◆ **What the exercise asks**:
How do the lines below between the ones holding "none -> pink 2x2 brick [238,295,340,389]" and "none -> brown 2x2 brick [154,277,228,343]", inclusive, read? Give them again exactly, with no other lines.

[Start of section]

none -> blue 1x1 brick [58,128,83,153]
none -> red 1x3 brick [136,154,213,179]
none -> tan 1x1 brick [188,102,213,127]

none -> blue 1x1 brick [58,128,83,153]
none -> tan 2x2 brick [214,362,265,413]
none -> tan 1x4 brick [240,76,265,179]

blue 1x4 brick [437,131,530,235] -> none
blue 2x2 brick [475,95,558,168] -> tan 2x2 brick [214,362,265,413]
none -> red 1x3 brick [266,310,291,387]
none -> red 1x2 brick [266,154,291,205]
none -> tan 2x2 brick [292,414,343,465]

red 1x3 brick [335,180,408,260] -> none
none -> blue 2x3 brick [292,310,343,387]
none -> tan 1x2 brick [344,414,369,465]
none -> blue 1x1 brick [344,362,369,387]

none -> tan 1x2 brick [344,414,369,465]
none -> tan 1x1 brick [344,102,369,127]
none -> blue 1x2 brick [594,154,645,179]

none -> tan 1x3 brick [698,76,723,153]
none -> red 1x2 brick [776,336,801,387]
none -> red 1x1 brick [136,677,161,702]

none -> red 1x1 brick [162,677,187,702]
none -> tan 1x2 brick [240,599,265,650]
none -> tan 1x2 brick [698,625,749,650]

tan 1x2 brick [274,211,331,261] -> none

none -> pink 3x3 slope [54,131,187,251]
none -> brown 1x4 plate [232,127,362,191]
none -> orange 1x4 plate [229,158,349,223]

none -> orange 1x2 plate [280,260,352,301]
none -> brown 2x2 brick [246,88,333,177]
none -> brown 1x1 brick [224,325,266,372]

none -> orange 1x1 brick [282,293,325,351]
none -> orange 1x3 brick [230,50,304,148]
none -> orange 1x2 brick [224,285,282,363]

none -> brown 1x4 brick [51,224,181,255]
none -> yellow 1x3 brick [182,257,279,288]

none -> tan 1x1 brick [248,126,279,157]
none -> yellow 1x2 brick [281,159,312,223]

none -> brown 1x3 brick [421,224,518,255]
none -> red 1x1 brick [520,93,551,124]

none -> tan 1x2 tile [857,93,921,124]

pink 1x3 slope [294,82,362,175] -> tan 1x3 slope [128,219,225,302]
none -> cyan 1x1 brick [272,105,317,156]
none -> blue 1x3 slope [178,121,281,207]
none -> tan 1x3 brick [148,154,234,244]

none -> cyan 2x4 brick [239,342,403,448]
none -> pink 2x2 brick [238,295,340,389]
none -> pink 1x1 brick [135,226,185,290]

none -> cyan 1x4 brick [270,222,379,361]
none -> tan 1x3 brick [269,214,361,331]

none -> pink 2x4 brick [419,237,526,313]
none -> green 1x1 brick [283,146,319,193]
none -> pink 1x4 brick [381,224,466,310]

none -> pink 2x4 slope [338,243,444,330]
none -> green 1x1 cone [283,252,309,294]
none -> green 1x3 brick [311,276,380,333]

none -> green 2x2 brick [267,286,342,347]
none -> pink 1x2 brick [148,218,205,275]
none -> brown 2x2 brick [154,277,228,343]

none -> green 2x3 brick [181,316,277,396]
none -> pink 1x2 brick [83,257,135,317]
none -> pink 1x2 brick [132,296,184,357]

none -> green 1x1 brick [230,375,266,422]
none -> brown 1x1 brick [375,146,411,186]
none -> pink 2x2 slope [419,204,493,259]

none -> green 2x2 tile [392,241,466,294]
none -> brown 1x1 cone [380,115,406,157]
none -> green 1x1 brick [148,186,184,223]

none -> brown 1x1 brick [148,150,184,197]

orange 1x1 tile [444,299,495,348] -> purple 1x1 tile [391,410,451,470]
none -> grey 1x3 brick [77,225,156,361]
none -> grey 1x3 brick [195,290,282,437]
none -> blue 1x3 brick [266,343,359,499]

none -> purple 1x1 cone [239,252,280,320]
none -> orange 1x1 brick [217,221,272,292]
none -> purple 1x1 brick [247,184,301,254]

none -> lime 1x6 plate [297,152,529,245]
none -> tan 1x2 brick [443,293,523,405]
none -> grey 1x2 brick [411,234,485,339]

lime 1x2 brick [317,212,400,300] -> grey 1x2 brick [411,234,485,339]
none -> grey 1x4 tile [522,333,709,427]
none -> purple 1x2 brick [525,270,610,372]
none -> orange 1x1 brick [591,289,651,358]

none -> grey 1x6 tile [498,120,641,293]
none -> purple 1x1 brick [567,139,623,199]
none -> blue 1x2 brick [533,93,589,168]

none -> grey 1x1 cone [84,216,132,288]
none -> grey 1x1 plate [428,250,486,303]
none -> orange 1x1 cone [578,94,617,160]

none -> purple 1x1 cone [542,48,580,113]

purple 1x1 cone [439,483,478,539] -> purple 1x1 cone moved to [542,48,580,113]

[End of section]

◆ **Task result**:
none -> pink 2x2 brick [238,295,340,389]
none -> pink 1x1 brick [135,226,185,290]

none -> cyan 1x4 brick [270,222,379,361]
none -> tan 1x3 brick [269,214,361,331]

none -> pink 2x4 brick [419,237,526,313]
none -> green 1x1 brick [283,146,319,193]
none -> pink 1x4 brick [381,224,466,310]

none -> pink 2x4 slope [338,243,444,330]
none -> green 1x1 cone [283,252,309,294]
none -> green 1x3 brick [311,276,380,333]

none -> green 2x2 brick [267,286,342,347]
none -> pink 1x2 brick [148,218,205,275]
none -> brown 2x2 brick [154,277,228,343]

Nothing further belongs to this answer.